Assigned task:
Once you have found the line with "C7: none -> 6.8nF (N012, VA)" in the records below, retype it and every line after it to the end exactly, with no pictures and nothing more.

======== Available data ========

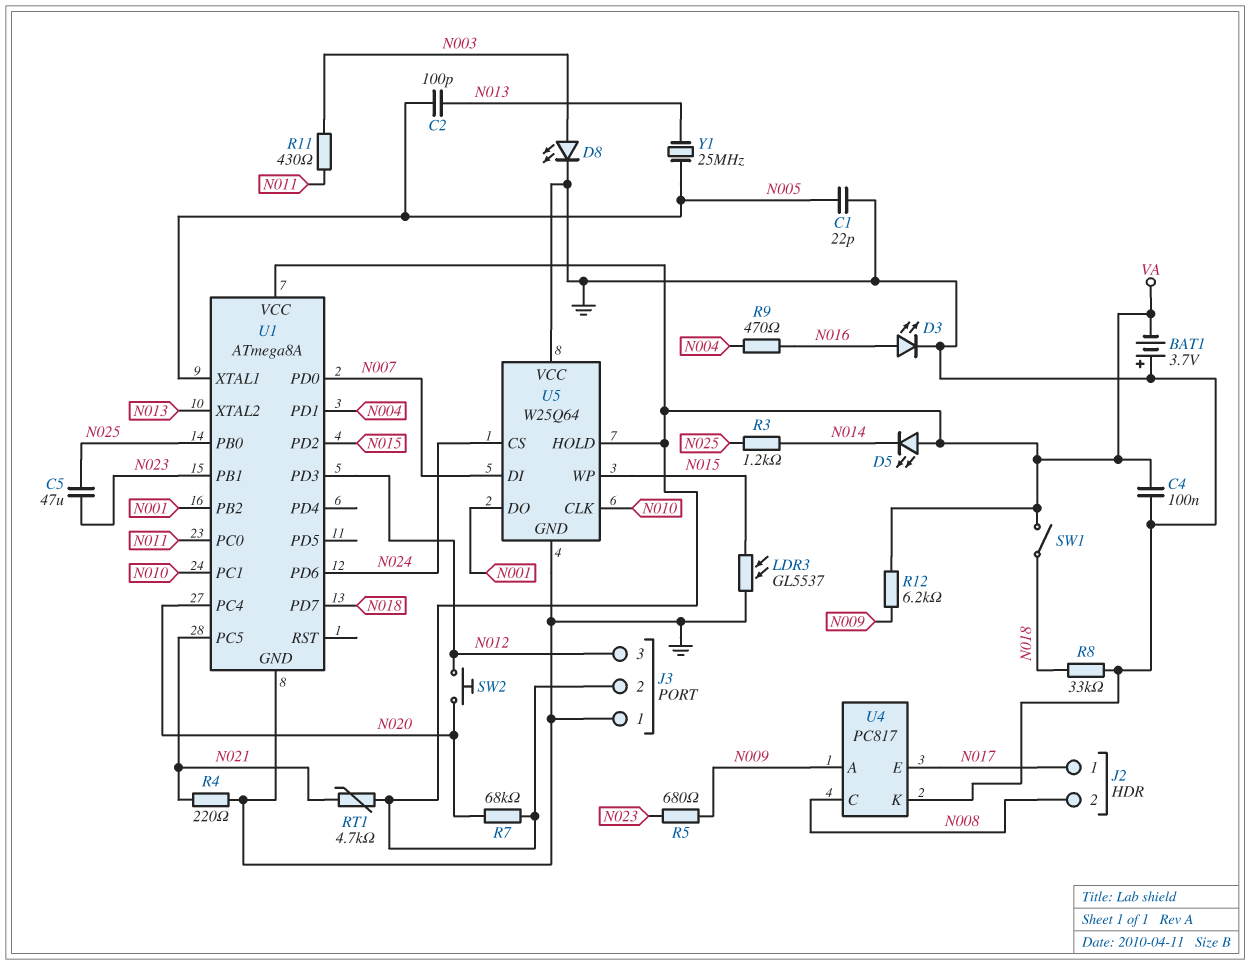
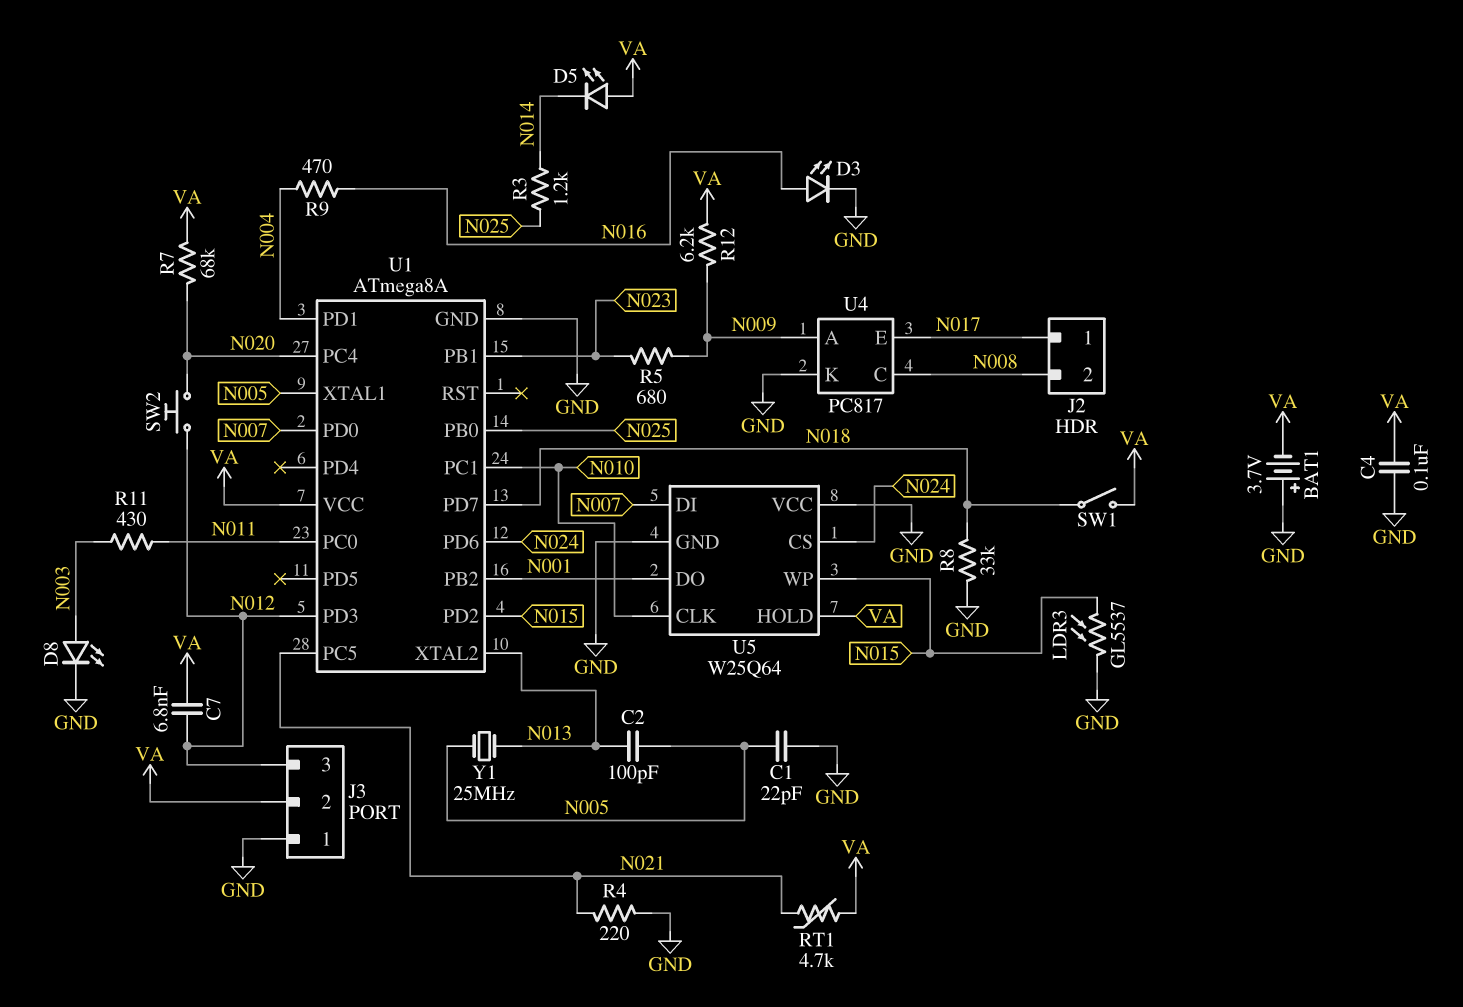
C5: 47uF (N023, N025) -> none
C7: none -> 6.8nF (N012, VA)

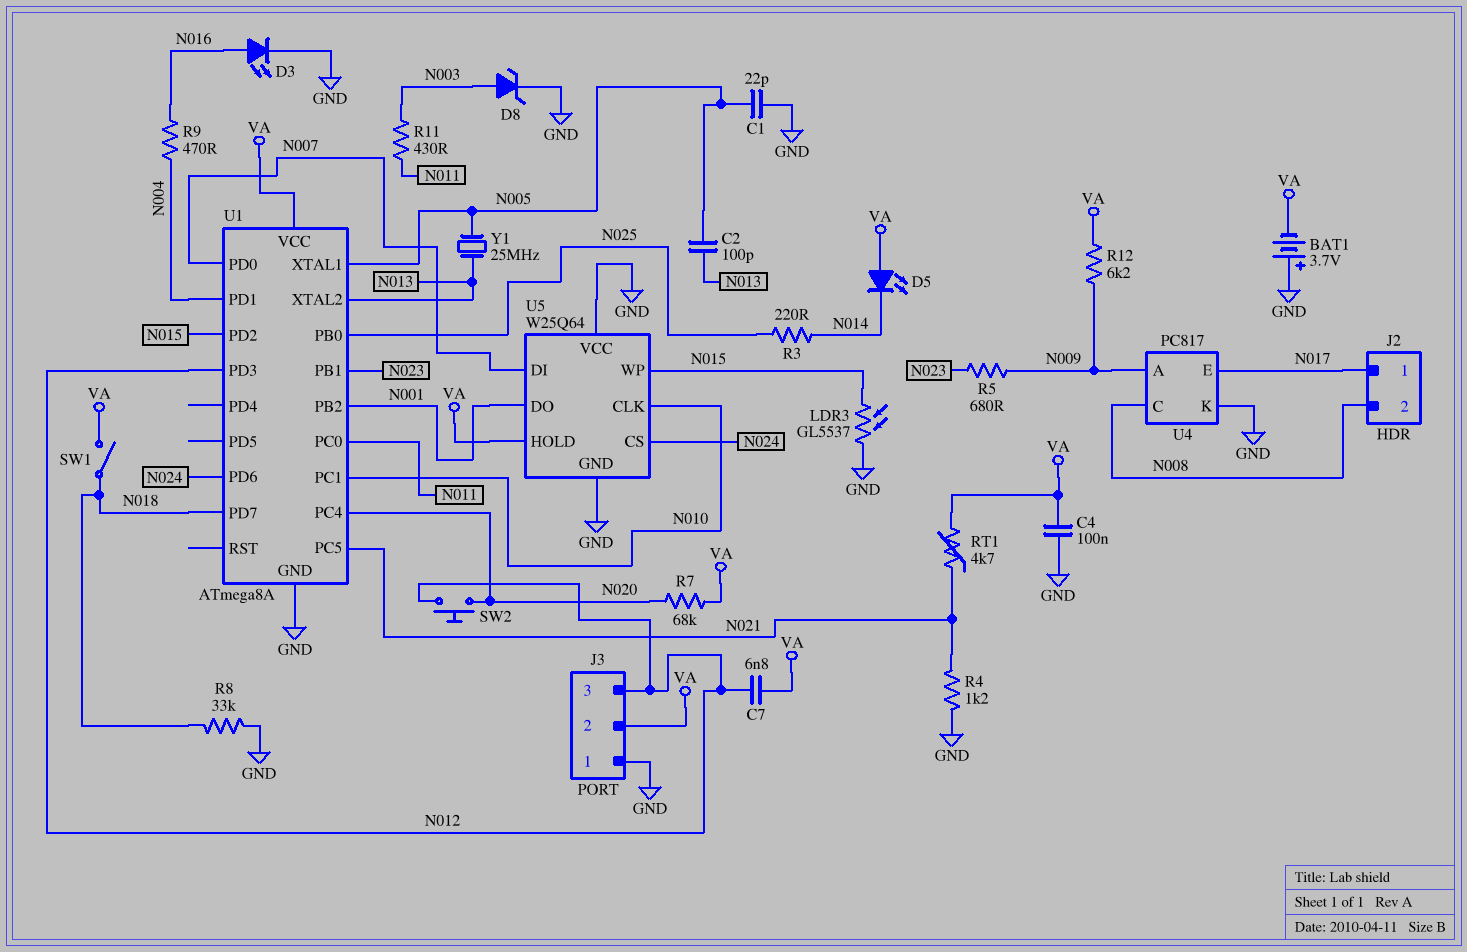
D8: LED (A N003, K GND) -> zener (A N003, K GND)
R3: 1.2k (N014, N025) -> 220 (N014, N025)
R4: 220 (GND, N021) -> 1.2k (GND, N021)

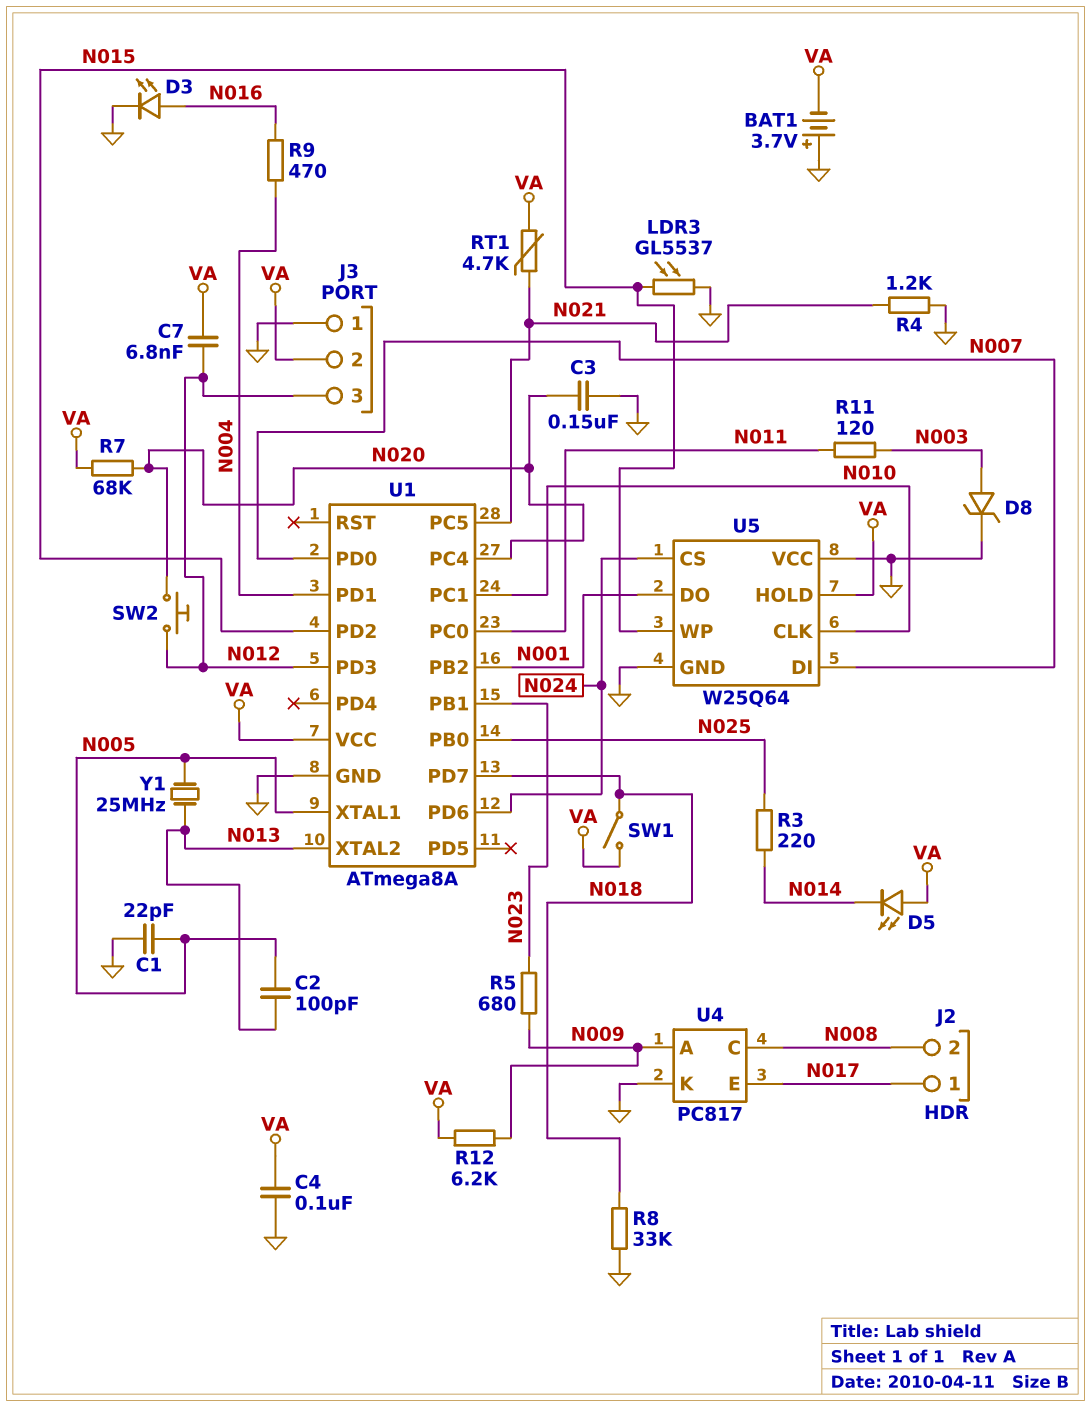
C3: none -> 150nF (GND, N020)
R11: 430 (N003, N011) -> 120 (N003, N011)

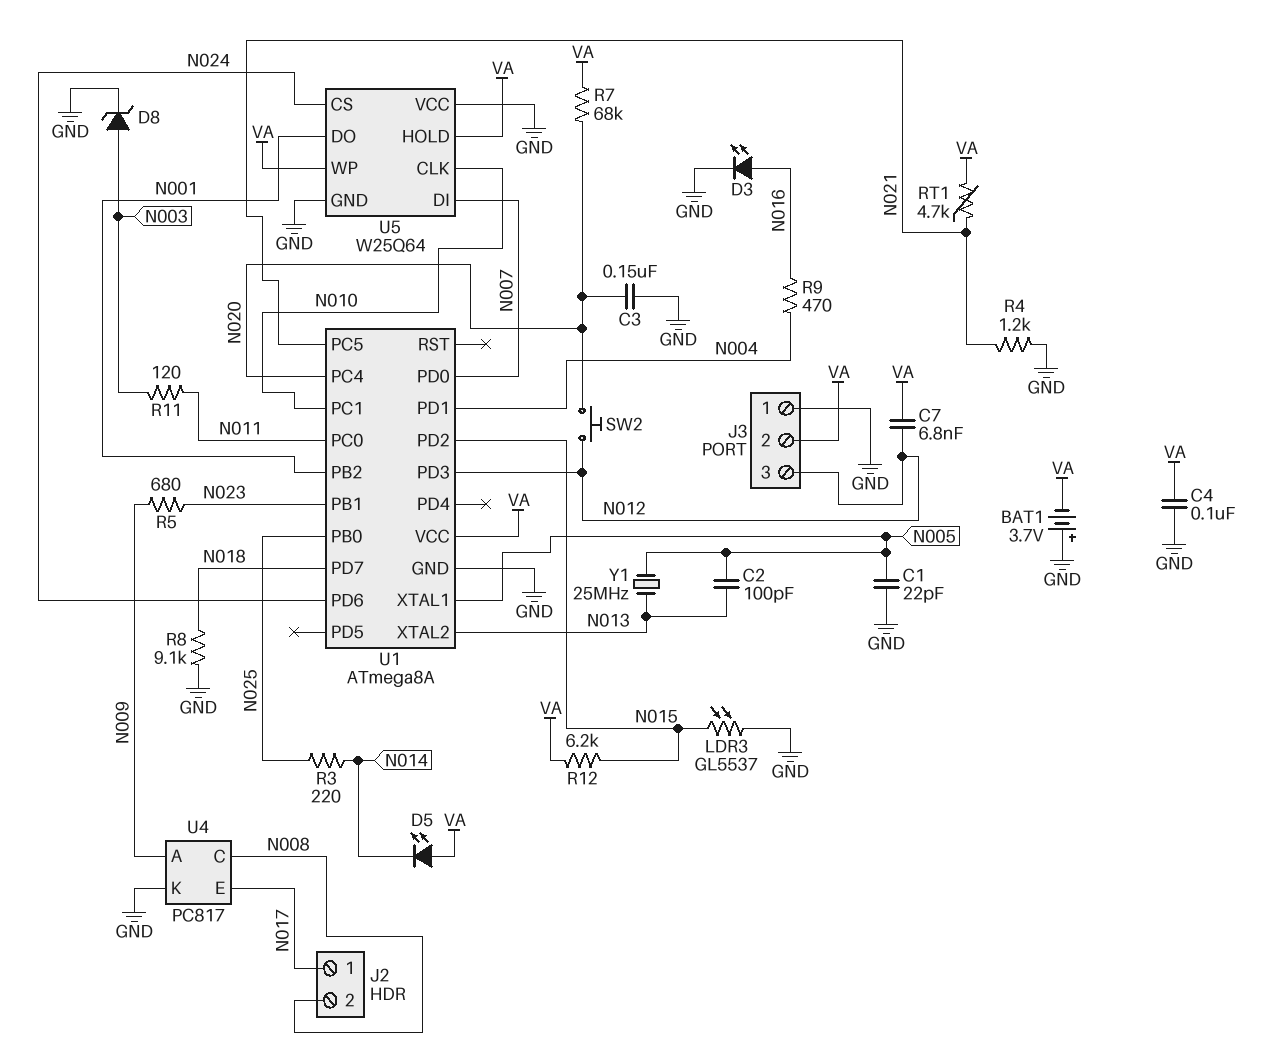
R8: 33k (GND, N018) -> 9.1k (GND, N018)
R12: 6.2k (N009, VA) -> 6.2k (N015, VA)
SW1: switch (N018, VA) -> none
U5 pin WP: N015 -> VA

========

Exercise result:
C7: none -> 6.8nF (N012, VA)

D8: LED (A N003, K GND) -> zener (A N003, K GND)
R3: 1.2k (N014, N025) -> 220 (N014, N025)
R4: 220 (GND, N021) -> 1.2k (GND, N021)

C3: none -> 150nF (GND, N020)
R11: 430 (N003, N011) -> 120 (N003, N011)

R8: 33k (GND, N018) -> 9.1k (GND, N018)
R12: 6.2k (N009, VA) -> 6.2k (N015, VA)
SW1: switch (N018, VA) -> none
U5 pin WP: N015 -> VA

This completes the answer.